**TO DO**
Which lines of the entries below run from the one holding "C8: 220nF (+9V, COM) -> 22nF (+9V, COM)" to the one holding "C2: 6.8nF (+9V, COM) -> none", inclusive? Set down exactly those lines and no others.

**Dataset items**
-*-*-

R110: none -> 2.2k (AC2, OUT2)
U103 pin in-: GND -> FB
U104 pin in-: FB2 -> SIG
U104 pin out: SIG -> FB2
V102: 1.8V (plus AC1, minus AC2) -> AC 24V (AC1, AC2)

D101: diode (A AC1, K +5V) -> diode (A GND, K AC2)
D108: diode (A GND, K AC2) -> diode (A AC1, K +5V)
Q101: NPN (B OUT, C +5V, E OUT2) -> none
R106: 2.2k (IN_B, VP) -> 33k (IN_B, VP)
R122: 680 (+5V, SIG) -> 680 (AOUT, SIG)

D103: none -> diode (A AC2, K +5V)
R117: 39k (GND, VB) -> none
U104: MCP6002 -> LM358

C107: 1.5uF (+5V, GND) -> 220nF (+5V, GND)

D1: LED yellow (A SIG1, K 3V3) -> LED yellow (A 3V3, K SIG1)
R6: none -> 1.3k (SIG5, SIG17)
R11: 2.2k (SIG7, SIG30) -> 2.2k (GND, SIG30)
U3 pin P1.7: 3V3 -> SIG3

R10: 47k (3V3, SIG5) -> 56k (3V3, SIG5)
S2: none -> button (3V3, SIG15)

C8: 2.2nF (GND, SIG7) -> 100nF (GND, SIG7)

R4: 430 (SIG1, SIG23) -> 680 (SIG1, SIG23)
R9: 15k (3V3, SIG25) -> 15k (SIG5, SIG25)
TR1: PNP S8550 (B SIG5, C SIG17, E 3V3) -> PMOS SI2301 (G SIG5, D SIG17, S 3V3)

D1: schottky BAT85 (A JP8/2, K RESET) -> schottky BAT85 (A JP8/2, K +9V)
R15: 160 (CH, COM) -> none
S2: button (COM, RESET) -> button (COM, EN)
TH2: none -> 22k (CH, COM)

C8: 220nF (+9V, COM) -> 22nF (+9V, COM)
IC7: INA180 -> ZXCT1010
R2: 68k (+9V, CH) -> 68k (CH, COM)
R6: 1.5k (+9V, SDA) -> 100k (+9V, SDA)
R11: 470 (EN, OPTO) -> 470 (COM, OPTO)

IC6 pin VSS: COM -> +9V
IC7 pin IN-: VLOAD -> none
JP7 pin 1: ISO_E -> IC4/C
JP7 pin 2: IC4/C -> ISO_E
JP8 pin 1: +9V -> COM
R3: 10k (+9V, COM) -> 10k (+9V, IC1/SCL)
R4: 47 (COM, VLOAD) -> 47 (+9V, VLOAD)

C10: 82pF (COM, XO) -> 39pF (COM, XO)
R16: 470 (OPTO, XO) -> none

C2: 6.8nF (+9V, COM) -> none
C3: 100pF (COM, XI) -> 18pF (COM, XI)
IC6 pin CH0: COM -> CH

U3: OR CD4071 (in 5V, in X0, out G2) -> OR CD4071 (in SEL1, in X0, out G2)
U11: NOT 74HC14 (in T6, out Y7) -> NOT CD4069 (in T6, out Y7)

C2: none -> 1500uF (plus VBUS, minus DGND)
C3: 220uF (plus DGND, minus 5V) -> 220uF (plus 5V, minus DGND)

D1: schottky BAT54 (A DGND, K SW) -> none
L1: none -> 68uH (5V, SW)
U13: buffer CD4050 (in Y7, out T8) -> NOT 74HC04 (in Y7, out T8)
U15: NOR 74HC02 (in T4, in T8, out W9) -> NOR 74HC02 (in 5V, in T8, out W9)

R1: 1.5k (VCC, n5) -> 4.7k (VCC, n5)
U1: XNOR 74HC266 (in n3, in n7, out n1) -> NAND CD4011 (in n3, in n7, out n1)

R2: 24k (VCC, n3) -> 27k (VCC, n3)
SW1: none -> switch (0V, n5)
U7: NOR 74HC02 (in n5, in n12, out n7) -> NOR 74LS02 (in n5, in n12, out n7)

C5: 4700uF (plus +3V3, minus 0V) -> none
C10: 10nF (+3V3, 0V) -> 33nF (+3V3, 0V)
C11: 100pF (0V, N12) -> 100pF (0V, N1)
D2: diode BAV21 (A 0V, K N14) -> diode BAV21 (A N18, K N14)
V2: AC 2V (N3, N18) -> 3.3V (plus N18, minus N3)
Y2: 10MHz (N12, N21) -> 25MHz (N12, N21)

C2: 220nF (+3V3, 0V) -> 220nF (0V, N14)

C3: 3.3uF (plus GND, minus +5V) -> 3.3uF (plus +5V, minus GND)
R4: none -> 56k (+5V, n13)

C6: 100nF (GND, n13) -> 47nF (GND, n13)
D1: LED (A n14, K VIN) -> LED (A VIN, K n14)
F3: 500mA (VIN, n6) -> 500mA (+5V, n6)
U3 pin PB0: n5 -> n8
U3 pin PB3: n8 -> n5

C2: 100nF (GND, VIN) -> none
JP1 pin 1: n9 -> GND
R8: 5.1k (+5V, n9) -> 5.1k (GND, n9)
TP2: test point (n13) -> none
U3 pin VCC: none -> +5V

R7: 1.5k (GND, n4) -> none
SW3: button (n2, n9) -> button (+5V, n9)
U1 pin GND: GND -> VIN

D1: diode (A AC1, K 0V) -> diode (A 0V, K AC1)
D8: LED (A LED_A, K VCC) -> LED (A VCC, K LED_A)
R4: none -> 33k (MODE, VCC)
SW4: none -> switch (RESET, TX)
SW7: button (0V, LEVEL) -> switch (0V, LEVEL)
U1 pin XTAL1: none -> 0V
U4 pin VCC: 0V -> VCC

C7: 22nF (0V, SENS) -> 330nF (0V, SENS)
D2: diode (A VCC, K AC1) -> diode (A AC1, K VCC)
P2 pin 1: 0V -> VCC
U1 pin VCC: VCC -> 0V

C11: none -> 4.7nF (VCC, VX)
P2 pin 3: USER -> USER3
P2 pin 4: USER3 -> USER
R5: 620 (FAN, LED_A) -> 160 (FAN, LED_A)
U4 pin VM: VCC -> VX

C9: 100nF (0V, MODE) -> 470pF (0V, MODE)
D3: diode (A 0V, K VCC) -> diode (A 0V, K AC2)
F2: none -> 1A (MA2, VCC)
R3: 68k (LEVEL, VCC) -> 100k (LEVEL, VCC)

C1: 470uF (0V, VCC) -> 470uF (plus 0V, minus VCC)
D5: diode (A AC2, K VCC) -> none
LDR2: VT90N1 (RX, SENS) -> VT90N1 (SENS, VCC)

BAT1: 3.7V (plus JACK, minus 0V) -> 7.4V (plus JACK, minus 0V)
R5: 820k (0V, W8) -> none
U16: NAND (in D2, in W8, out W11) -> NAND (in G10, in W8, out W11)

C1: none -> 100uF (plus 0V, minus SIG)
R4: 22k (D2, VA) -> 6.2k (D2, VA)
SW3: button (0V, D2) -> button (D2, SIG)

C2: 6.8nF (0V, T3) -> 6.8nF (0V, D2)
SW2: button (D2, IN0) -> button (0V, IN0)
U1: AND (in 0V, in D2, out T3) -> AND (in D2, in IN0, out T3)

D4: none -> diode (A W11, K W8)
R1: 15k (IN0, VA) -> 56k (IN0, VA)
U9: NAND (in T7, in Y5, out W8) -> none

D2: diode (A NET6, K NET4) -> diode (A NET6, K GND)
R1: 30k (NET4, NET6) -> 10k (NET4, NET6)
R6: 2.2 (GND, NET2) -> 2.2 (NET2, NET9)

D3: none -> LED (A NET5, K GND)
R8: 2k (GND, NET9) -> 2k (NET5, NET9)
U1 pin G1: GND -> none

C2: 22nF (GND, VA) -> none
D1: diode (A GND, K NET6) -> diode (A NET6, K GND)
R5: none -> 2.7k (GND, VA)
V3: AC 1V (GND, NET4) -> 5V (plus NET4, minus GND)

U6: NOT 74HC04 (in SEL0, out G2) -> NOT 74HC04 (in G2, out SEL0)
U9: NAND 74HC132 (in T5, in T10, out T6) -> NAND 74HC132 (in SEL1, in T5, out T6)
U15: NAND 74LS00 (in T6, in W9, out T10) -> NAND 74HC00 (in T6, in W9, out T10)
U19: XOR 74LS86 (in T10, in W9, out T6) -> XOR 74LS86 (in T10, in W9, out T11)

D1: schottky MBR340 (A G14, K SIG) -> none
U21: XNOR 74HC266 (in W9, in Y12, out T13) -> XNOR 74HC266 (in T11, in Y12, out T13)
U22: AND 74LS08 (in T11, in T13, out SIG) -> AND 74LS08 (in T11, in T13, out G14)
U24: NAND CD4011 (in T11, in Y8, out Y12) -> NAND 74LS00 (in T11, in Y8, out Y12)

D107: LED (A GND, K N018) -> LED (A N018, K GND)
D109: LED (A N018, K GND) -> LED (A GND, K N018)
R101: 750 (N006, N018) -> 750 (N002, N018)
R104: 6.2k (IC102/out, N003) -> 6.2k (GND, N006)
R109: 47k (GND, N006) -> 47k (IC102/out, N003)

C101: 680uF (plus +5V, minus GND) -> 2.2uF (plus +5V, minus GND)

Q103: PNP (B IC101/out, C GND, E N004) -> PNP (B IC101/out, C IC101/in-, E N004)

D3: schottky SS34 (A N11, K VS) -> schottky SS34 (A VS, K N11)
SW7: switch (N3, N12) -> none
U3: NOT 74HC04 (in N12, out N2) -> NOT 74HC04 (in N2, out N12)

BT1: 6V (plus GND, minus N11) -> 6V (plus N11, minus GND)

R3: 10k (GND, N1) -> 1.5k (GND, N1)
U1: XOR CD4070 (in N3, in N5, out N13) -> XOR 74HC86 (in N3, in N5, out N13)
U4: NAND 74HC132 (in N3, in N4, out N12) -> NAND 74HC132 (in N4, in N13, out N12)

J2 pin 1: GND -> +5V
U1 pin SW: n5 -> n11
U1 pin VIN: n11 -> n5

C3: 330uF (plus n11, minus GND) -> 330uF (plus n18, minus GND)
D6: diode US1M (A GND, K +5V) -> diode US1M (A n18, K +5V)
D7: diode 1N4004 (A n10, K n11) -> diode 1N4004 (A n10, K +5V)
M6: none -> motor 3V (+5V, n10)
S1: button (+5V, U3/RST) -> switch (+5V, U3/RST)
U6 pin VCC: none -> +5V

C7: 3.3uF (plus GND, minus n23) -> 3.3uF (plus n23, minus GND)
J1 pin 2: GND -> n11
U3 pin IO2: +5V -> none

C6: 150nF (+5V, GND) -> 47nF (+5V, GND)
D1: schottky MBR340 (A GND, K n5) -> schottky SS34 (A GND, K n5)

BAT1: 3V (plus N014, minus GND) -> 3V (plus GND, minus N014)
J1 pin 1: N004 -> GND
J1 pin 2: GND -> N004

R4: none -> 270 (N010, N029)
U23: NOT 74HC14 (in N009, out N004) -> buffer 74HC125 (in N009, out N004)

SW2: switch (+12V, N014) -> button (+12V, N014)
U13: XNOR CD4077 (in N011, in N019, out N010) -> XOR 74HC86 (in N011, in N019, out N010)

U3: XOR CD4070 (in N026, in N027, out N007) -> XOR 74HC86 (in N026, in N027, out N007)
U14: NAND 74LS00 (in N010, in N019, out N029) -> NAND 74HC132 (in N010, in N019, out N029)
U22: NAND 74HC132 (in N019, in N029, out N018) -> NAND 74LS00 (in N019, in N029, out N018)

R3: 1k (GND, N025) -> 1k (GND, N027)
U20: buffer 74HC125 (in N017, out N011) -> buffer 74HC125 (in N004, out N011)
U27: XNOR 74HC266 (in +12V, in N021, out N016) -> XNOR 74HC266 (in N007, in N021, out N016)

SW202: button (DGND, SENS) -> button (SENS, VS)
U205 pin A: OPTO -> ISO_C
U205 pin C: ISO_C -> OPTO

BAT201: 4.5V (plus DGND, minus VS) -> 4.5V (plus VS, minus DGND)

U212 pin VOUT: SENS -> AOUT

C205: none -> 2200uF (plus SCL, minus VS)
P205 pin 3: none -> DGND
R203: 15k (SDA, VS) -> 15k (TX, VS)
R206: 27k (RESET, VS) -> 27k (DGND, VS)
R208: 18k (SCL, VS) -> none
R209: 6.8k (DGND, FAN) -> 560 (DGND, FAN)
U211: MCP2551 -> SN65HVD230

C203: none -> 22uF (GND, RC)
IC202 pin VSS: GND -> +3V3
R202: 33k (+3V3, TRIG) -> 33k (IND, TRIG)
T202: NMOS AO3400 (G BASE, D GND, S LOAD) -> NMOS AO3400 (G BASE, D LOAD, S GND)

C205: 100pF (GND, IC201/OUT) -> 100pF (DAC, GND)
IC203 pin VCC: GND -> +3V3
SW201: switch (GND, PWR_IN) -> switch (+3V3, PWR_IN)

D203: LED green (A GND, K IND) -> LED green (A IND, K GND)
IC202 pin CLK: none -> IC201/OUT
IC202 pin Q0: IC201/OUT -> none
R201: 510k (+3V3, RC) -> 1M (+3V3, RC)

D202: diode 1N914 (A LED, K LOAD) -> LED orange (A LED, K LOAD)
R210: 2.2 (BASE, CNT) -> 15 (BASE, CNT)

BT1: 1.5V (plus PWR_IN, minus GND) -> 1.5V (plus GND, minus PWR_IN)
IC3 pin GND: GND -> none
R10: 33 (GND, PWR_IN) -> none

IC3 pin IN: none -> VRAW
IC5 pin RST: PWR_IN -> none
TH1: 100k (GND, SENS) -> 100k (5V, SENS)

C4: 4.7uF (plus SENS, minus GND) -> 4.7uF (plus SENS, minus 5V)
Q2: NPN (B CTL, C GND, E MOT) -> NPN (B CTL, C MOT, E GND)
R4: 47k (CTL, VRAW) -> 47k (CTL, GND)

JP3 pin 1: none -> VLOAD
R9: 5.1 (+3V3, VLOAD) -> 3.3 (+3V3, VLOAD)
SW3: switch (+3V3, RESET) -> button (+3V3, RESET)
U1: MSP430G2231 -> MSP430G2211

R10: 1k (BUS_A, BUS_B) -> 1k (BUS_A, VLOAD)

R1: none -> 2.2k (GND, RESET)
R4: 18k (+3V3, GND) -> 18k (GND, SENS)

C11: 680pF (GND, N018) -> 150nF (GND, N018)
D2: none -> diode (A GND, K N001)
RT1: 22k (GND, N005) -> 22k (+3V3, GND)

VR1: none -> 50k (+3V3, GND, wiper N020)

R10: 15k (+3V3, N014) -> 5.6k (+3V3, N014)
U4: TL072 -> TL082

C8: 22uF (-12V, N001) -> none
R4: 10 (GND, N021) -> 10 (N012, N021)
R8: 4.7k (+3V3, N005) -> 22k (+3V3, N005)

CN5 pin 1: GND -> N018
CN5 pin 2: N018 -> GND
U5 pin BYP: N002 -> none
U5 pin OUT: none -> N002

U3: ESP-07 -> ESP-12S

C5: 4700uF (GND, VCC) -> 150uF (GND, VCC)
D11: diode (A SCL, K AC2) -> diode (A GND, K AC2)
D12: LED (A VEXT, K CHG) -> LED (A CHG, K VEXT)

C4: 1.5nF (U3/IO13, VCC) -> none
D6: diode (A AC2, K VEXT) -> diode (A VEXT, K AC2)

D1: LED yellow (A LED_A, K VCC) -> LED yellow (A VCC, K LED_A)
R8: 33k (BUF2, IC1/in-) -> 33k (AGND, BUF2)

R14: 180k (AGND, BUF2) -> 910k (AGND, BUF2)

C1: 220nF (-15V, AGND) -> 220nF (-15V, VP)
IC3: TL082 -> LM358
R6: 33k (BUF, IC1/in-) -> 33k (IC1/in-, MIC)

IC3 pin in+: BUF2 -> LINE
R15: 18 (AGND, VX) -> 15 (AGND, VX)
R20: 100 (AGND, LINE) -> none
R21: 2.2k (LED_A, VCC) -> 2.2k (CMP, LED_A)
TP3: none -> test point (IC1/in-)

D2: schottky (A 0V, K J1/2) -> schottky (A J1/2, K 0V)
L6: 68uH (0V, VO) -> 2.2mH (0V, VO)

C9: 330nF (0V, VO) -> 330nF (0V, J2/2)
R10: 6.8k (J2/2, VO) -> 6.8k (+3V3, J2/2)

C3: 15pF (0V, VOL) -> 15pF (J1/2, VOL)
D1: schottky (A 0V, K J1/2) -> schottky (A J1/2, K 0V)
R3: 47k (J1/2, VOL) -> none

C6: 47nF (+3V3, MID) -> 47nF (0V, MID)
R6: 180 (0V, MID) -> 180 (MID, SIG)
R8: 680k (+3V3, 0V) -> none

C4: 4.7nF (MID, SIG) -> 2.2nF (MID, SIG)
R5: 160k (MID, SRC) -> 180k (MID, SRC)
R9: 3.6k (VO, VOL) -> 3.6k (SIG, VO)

-*-*-

**WRITTEN RESPONSE**
C8: 220nF (+9V, COM) -> 22nF (+9V, COM)
IC7: INA180 -> ZXCT1010
R2: 68k (+9V, CH) -> 68k (CH, COM)
R6: 1.5k (+9V, SDA) -> 100k (+9V, SDA)
R11: 470 (EN, OPTO) -> 470 (COM, OPTO)

IC6 pin VSS: COM -> +9V
IC7 pin IN-: VLOAD -> none
JP7 pin 1: ISO_E -> IC4/C
JP7 pin 2: IC4/C -> ISO_E
JP8 pin 1: +9V -> COM
R3: 10k (+9V, COM) -> 10k (+9V, IC1/SCL)
R4: 47 (COM, VLOAD) -> 47 (+9V, VLOAD)

C10: 82pF (COM, XO) -> 39pF (COM, XO)
R16: 470 (OPTO, XO) -> none

C2: 6.8nF (+9V, COM) -> none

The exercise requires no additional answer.